PROBLEM TO SOLVE: Please find every line in the records below that contains the word "white", and copy it.

DATA EXCERPTS:
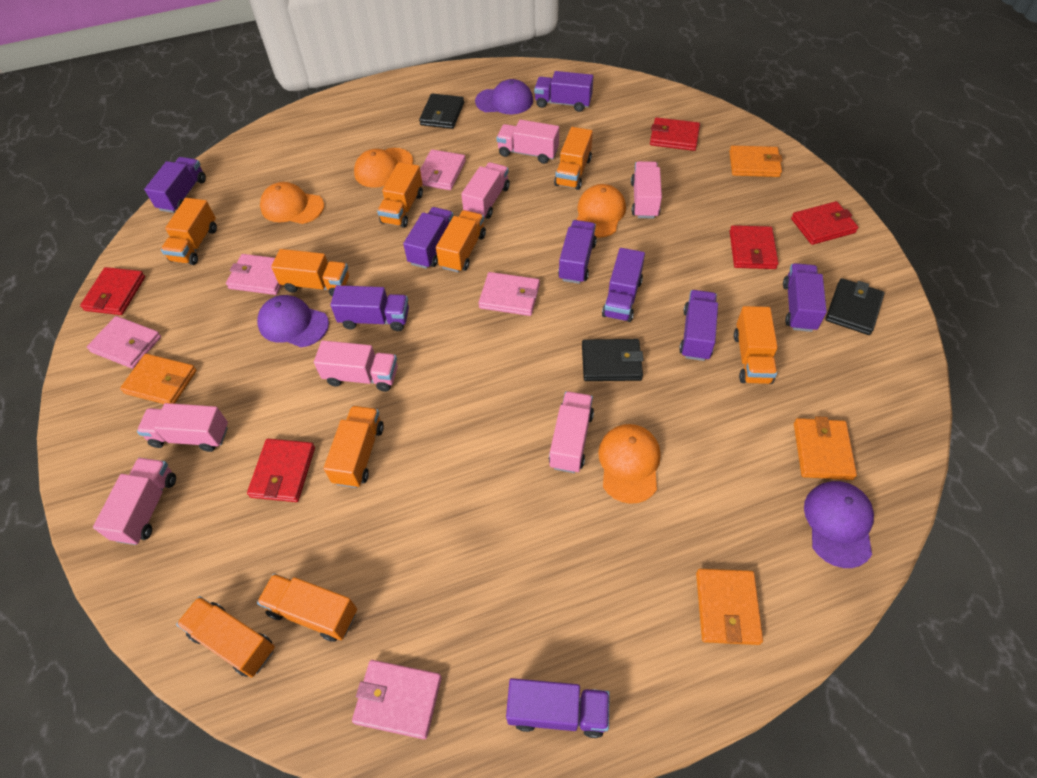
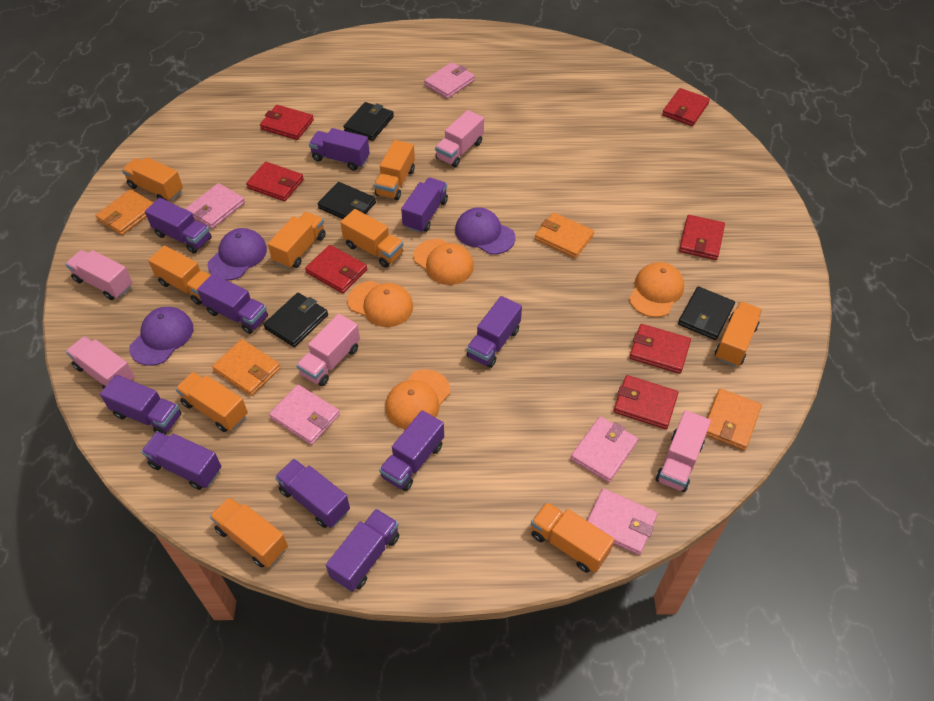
black wallet: 3 -> 4
pink truck: 7 -> 5
purple truck: 9 -> 10
red wallet: 5 -> 7

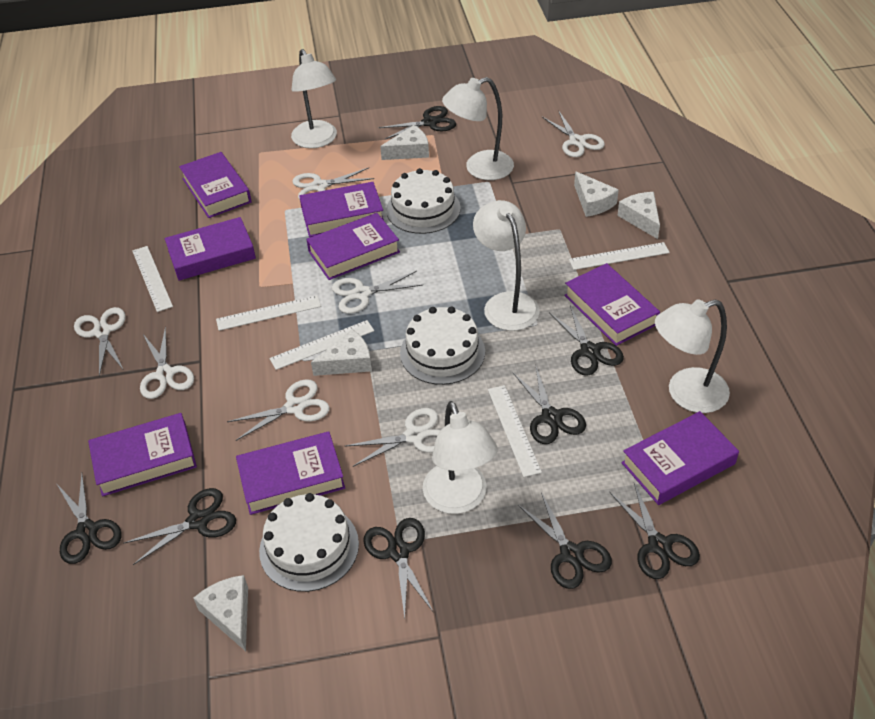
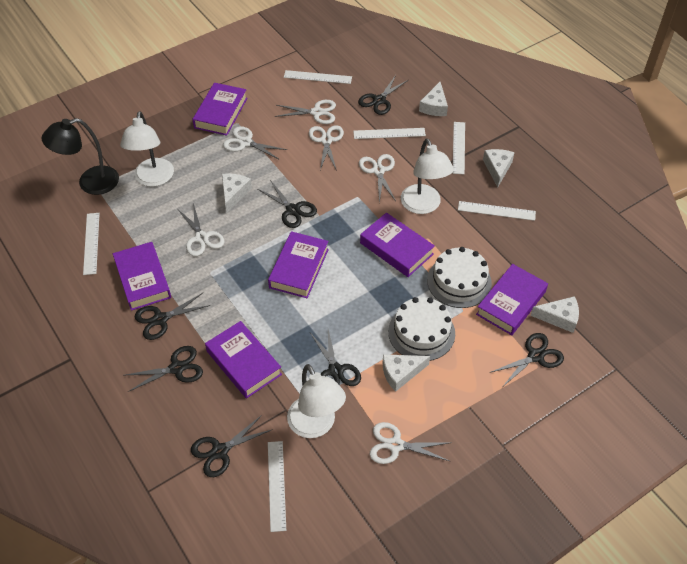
black lamp: 0 -> 1
black scissors: 8 -> 7
purple book: 8 -> 6
white cake: 3 -> 2
white lamp: 5 -> 3
white ruler: 5 -> 6
white scissors: 7 -> 6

TASK ANSWER:
white cake: 3 -> 2
white lamp: 5 -> 3
white ruler: 5 -> 6
white scissors: 7 -> 6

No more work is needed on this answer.